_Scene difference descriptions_
────────────────────────────────────────

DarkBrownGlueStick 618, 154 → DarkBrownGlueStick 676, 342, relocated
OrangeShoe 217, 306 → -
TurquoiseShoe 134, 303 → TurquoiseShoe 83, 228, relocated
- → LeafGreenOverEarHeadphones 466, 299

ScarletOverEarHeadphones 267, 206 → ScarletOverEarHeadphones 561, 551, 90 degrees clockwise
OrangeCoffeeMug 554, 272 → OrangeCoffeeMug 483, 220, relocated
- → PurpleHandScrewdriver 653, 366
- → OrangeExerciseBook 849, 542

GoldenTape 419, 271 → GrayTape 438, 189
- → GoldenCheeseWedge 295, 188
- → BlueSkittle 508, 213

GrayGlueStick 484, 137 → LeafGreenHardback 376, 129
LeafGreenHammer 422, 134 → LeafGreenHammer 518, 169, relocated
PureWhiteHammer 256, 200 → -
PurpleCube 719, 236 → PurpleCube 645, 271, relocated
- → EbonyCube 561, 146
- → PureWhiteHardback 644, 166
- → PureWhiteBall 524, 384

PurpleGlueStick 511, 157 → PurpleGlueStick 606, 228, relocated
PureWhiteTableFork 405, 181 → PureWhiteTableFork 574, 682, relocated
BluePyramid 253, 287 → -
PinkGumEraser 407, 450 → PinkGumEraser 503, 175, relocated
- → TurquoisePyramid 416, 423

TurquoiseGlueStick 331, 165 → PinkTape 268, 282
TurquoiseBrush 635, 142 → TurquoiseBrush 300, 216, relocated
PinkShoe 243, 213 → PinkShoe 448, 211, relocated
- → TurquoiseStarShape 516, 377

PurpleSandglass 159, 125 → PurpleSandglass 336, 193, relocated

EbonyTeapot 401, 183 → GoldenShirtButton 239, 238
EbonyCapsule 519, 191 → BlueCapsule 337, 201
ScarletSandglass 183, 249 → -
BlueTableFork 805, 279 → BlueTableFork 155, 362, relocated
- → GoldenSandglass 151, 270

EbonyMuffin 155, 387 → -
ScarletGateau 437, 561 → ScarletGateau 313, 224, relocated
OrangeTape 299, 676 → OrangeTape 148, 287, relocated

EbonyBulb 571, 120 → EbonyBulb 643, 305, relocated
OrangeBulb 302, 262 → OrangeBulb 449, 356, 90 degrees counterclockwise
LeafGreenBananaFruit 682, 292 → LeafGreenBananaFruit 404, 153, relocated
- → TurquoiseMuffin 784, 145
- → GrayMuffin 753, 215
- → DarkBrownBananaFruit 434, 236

────────────────────────────────────────

_TASK GOAL_
Nothing should be missing: every line above must be reproduced exactly.

_EXERCISE ANSWER_
DarkBrownGlueStick 618, 154 → DarkBrownGlueStick 676, 342, relocated
OrangeShoe 217, 306 → -
TurquoiseShoe 134, 303 → TurquoiseShoe 83, 228, relocated
- → LeafGreenOverEarHeadphones 466, 299

ScarletOverEarHeadphones 267, 206 → ScarletOverEarHeadphones 561, 551, 90 degrees clockwise
OrangeCoffeeMug 554, 272 → OrangeCoffeeMug 483, 220, relocated
- → PurpleHandScrewdriver 653, 366
- → OrangeExerciseBook 849, 542

GoldenTape 419, 271 → GrayTape 438, 189
- → GoldenCheeseWedge 295, 188
- → BlueSkittle 508, 213

GrayGlueStick 484, 137 → LeafGreenHardback 376, 129
LeafGreenHammer 422, 134 → LeafGreenHammer 518, 169, relocated
PureWhiteHammer 256, 200 → -
PurpleCube 719, 236 → PurpleCube 645, 271, relocated
- → EbonyCube 561, 146
- → PureWhiteHardback 644, 166
- → PureWhiteBall 524, 384

PurpleGlueStick 511, 157 → PurpleGlueStick 606, 228, relocated
PureWhiteTableFork 405, 181 → PureWhiteTableFork 574, 682, relocated
BluePyramid 253, 287 → -
PinkGumEraser 407, 450 → PinkGumEraser 503, 175, relocated
- → TurquoisePyramid 416, 423

TurquoiseGlueStick 331, 165 → PinkTape 268, 282
TurquoiseBrush 635, 142 → TurquoiseBrush 300, 216, relocated
PinkShoe 243, 213 → PinkShoe 448, 211, relocated
- → TurquoiseStarShape 516, 377

PurpleSandglass 159, 125 → PurpleSandglass 336, 193, relocated

EbonyTeapot 401, 183 → GoldenShirtButton 239, 238
EbonyCapsule 519, 191 → BlueCapsule 337, 201
ScarletSandglass 183, 249 → -
BlueTableFork 805, 279 → BlueTableFork 155, 362, relocated
- → GoldenSandglass 151, 270

EbonyMuffin 155, 387 → -
ScarletGateau 437, 561 → ScarletGateau 313, 224, relocated
OrangeTape 299, 676 → OrangeTape 148, 287, relocated

EbonyBulb 571, 120 → EbonyBulb 643, 305, relocated
OrangeBulb 302, 262 → OrangeBulb 449, 356, 90 degrees counterclockwise
LeafGreenBananaFruit 682, 292 → LeafGreenBananaFruit 404, 153, relocated
- → TurquoiseMuffin 784, 145
- → GrayMuffin 753, 215
- → DarkBrownBananaFruit 434, 236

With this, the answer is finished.